[Content revision data]
_ _ _ _ _
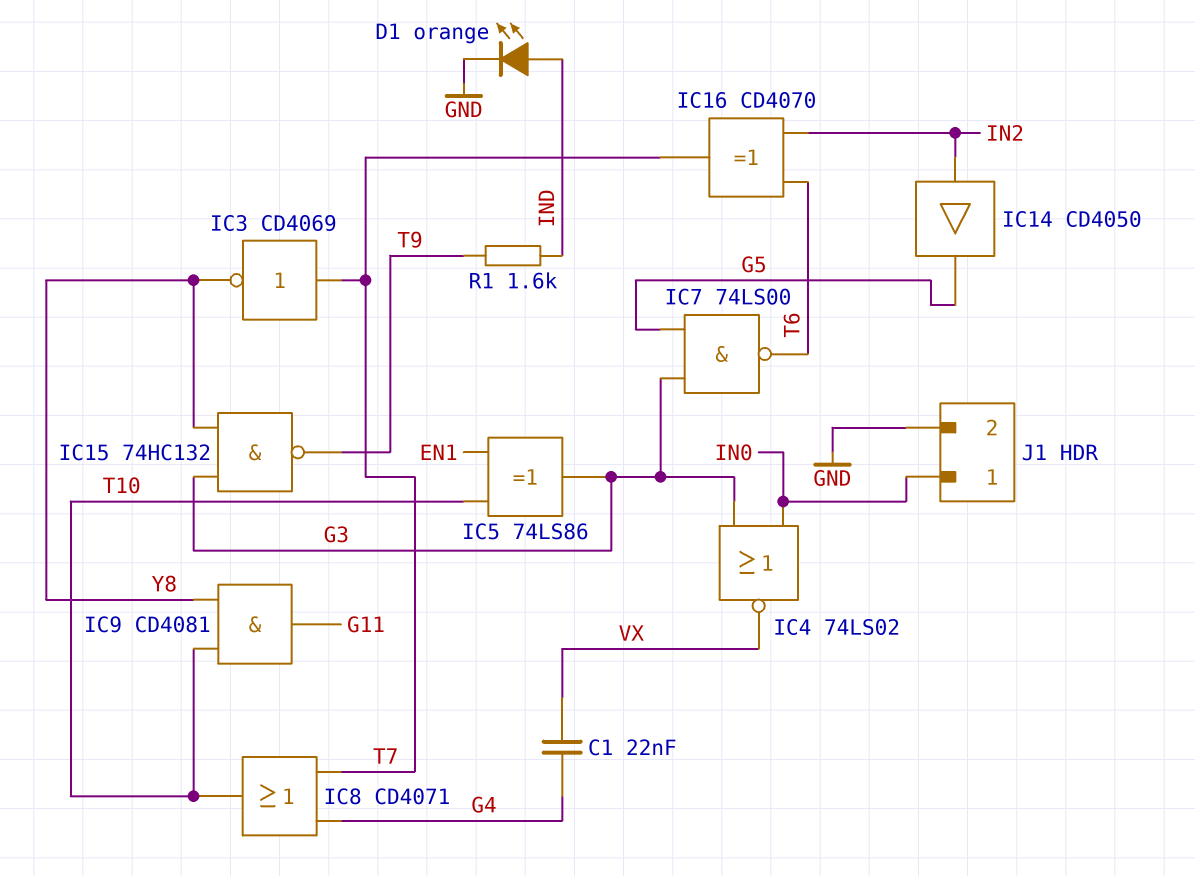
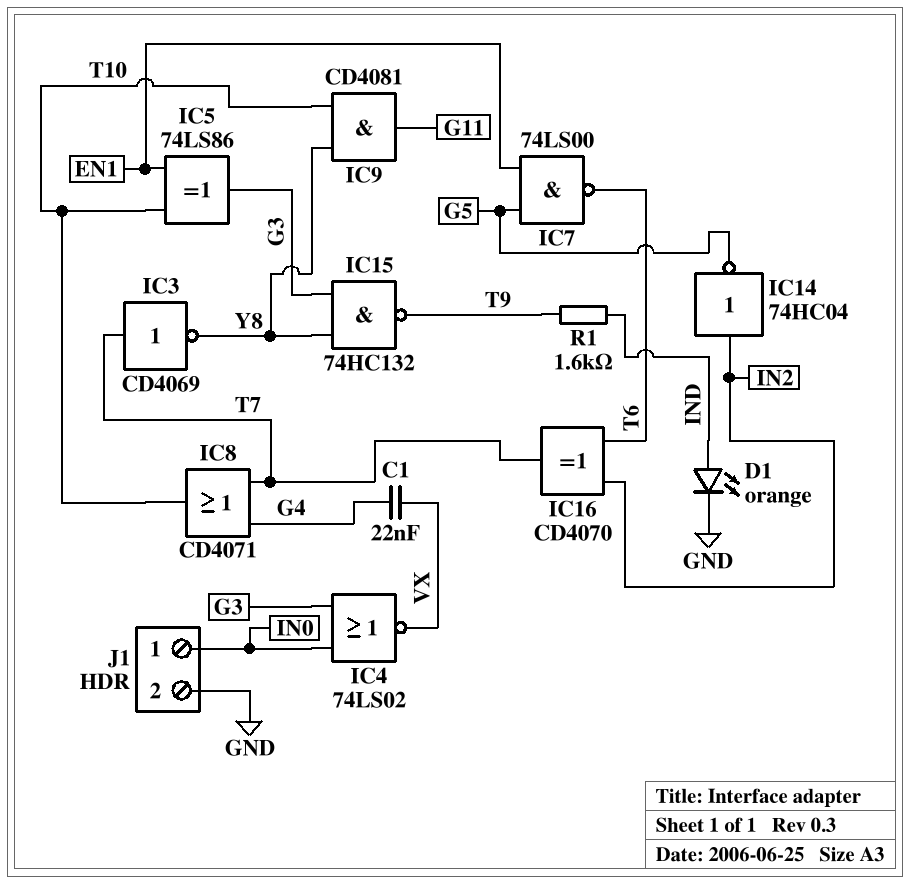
IC7: NAND 74LS00 (in G3, in G5, out T6) -> NAND 74LS00 (in EN1, in G5, out T6)
IC14: buffer CD4050 (in IN2, out G5) -> NOT 74HC04 (in IN2, out G5)

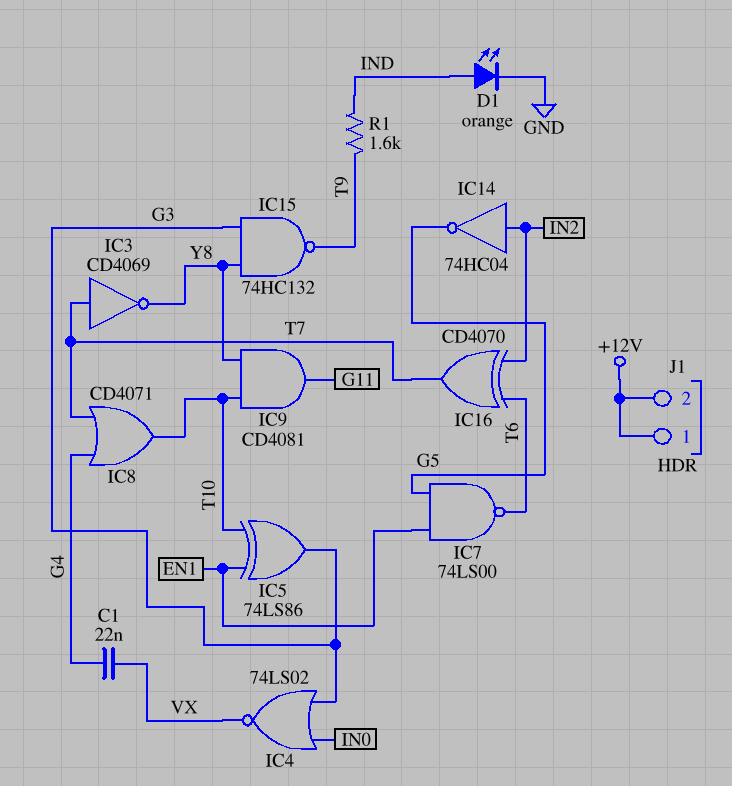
J1 pin 1: IN0 -> +12V
J1 pin 2: GND -> +12V

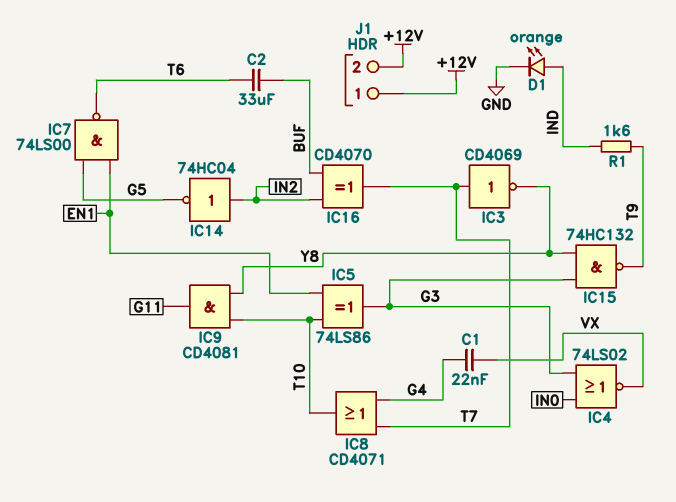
C2: none -> 33uF (BUF, T6)
IC16: XOR CD4070 (in IN2, in T6, out T7) -> XOR CD4070 (in BUF, in IN2, out T7)

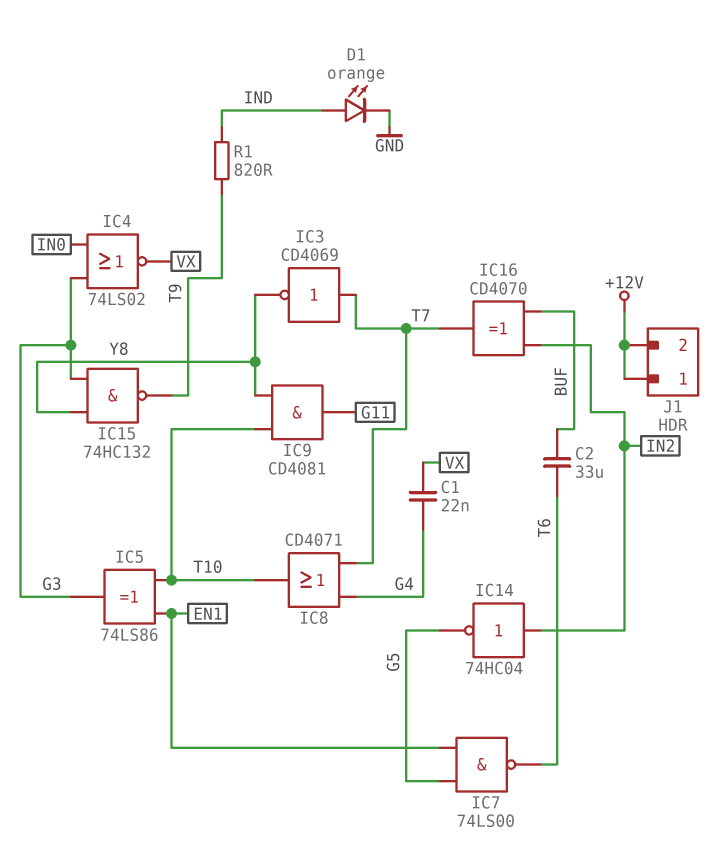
R1: 1.6k (IND, T9) -> 820 (IND, T9)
_ _ _ _ _
▶ _Problem statement_
Please reproduce exactly, and nothing more, the lines from the one containing "J1 pin 1: IN0 -> +12V" through the last line of the entries, both included; pictures stay out.

▶ _Task solution_
J1 pin 1: IN0 -> +12V
J1 pin 2: GND -> +12V

C2: none -> 33uF (BUF, T6)
IC16: XOR CD4070 (in IN2, in T6, out T7) -> XOR CD4070 (in BUF, in IN2, out T7)

R1: 1.6k (IND, T9) -> 820 (IND, T9)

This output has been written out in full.